Record set:
■ ■ ■

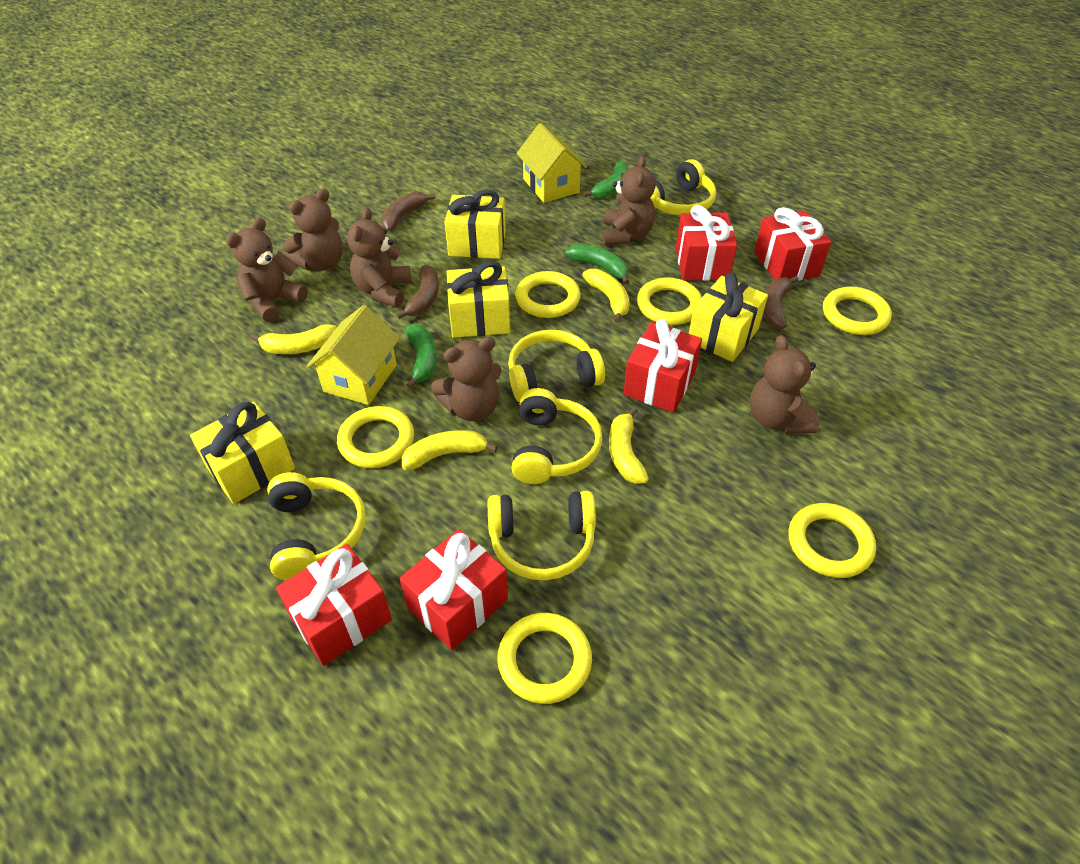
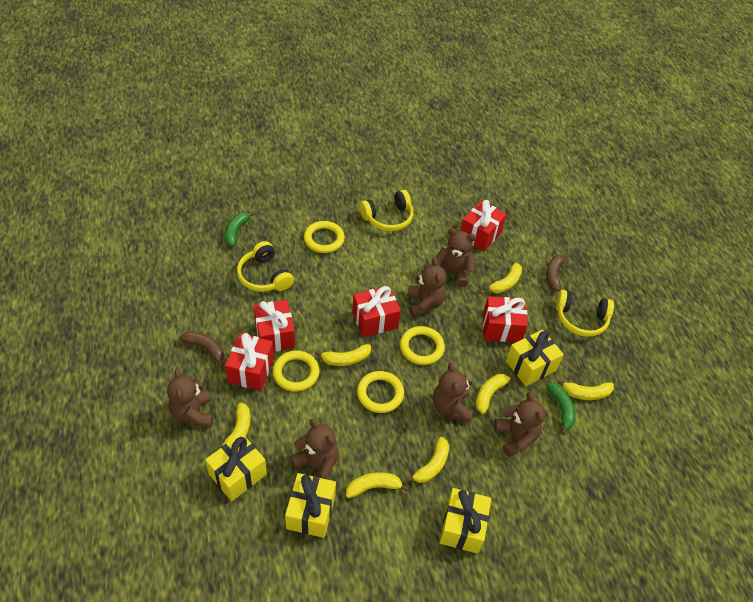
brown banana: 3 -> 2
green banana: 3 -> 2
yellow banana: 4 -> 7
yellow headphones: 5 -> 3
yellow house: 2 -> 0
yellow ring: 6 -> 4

■ ■ ■

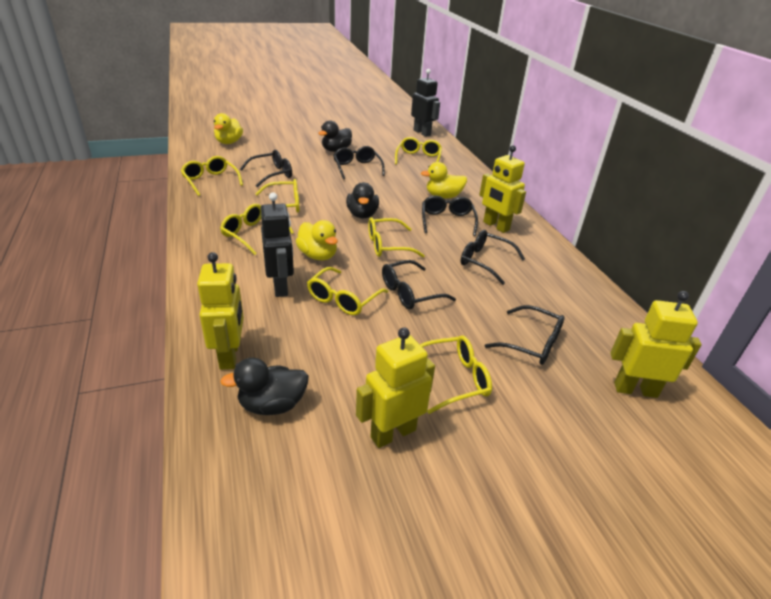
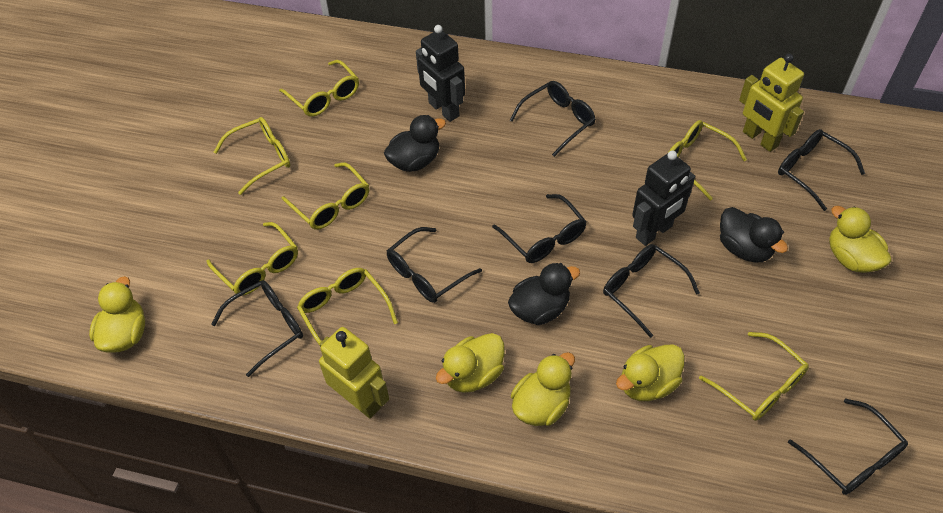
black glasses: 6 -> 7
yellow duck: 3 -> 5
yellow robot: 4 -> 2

■ ■ ■

Goal of the exercise: Only the lines above from the one with "brown banana: 3 -> 2" up to and including the one with "yellow ring: 6 -> 4" should be repeated, exactly as written.

Written response:
brown banana: 3 -> 2
green banana: 3 -> 2
yellow banana: 4 -> 7
yellow headphones: 5 -> 3
yellow house: 2 -> 0
yellow ring: 6 -> 4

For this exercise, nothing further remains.